In the records below, find each line containing the word "degrees" and copy it.

_Supplied records_
· · · ·
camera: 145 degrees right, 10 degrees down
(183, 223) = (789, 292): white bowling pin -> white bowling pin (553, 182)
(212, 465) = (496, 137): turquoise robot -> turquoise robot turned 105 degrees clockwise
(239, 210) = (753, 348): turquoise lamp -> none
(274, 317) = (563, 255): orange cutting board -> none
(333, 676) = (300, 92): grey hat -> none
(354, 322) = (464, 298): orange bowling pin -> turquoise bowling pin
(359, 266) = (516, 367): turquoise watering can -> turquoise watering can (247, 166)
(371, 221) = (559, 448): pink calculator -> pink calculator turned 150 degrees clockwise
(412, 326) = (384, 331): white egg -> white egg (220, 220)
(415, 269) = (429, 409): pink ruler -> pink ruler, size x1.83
· · · ·
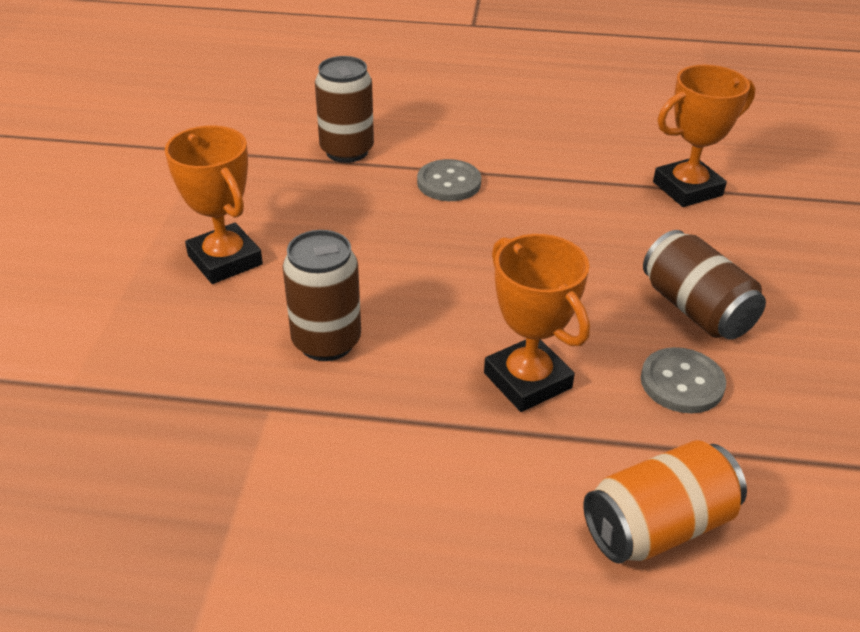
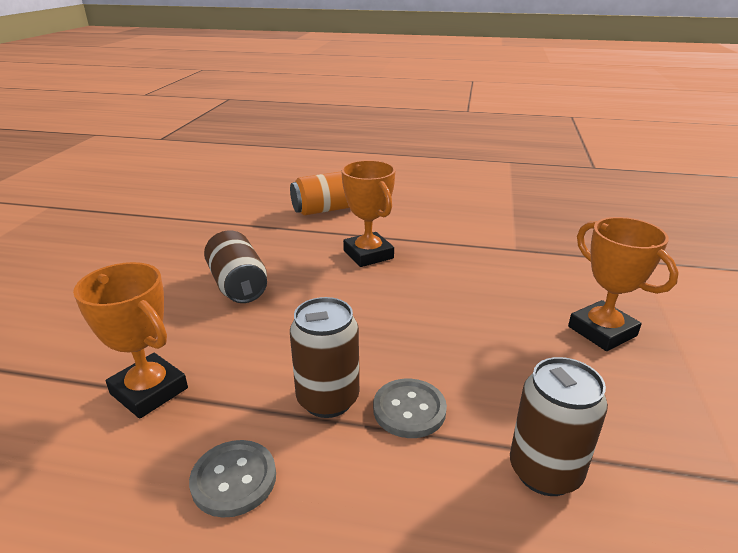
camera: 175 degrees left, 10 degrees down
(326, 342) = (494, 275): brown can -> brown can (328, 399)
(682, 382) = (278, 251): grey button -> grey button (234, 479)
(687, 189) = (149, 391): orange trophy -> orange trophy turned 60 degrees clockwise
· · · ·
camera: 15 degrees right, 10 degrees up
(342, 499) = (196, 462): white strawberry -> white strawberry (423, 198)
· · · ·
_Problem solution_
camera: 145 degrees right, 10 degrees down
(212, 465) = (496, 137): turquoise robot -> turquoise robot turned 105 degrees clockwise
(371, 221) = (559, 448): pink calculator -> pink calculator turned 150 degrees clockwise
camera: 175 degrees left, 10 degrees down
(687, 189) = (149, 391): orange trophy -> orange trophy turned 60 degrees clockwise
camera: 15 degrees right, 10 degrees up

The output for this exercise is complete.